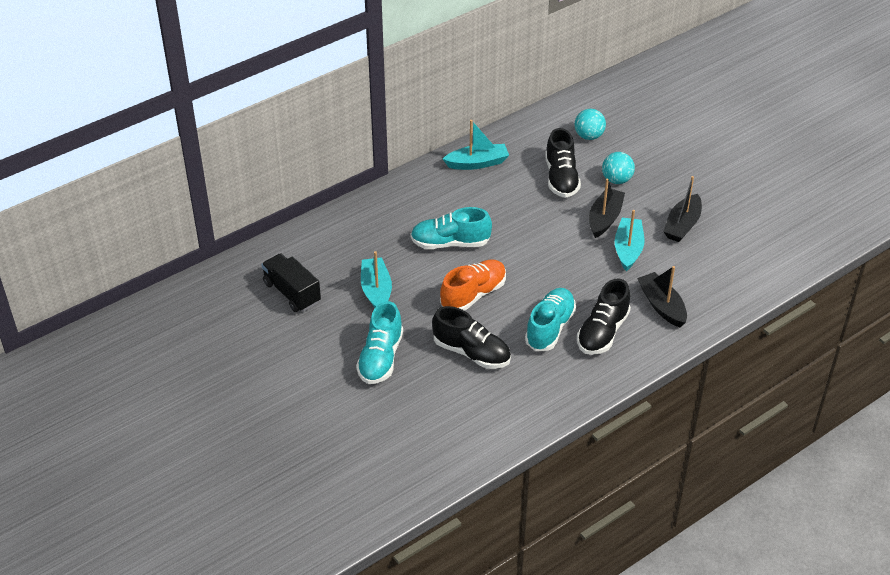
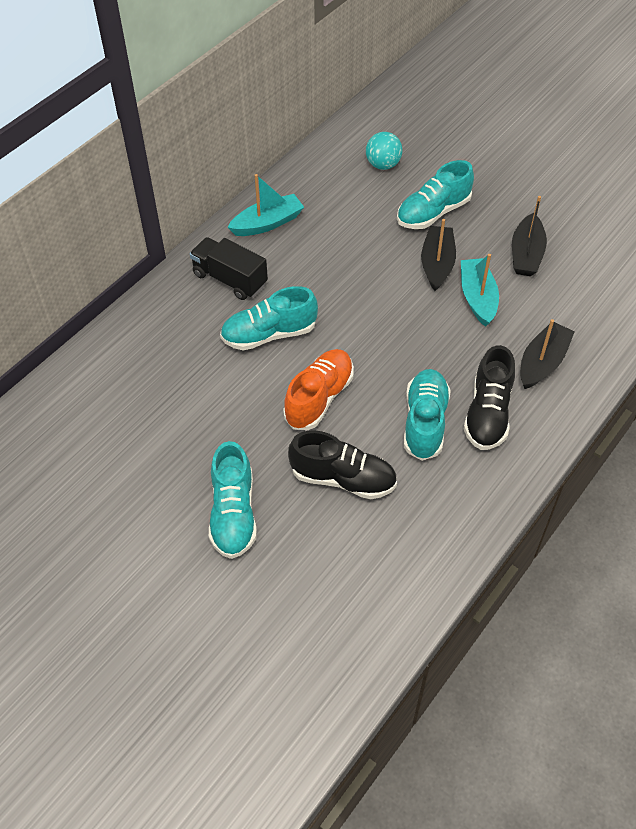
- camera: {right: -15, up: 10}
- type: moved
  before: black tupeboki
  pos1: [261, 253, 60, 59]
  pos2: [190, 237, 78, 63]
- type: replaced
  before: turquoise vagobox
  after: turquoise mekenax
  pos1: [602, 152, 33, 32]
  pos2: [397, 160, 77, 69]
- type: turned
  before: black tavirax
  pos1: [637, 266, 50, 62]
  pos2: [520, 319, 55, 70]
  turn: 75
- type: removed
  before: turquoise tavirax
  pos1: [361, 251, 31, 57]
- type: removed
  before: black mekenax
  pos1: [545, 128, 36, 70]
--------------------
Scan the entries above for the string "type" and copy each line that contains it.

**YOUR RESPONSE:**
- type: moved
- type: replaced
- type: turned
- type: removed
- type: removed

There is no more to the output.